Copy each line from the listing below where the word "moved" shows up.

• [INFORMATION PROVIDED]:
• • • • •

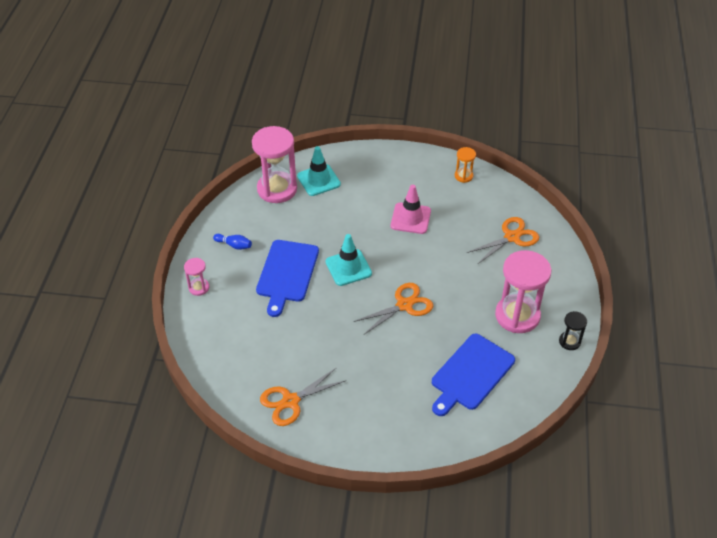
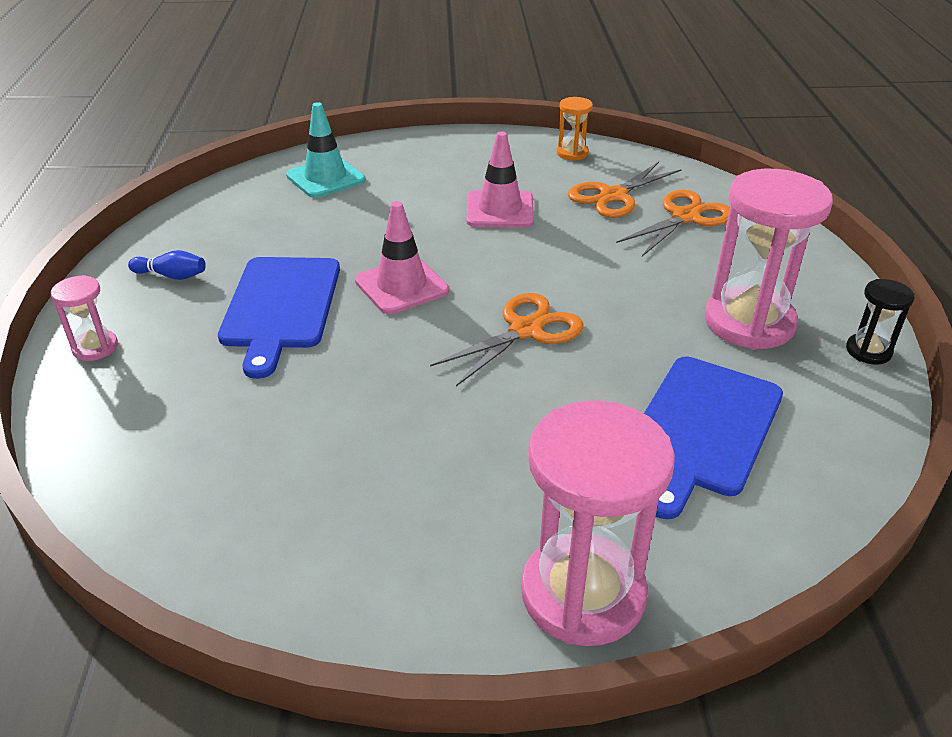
camera: 10 degrees left, 10 degrees down
pink hourglass [252,126,297,203] -> pink hourglass moved to [521,400,675,646]
orange scissors [260,367,346,426] -> orange scissors moved to [568,162,682,218]
turquoise traffic cone [326,234,372,286] -> pink traffic cone [355,201,449,314]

• • • • •

• [ANSWER SECTION]:
pink hourglass [252,126,297,203] -> pink hourglass moved to [521,400,675,646]
orange scissors [260,367,346,426] -> orange scissors moved to [568,162,682,218]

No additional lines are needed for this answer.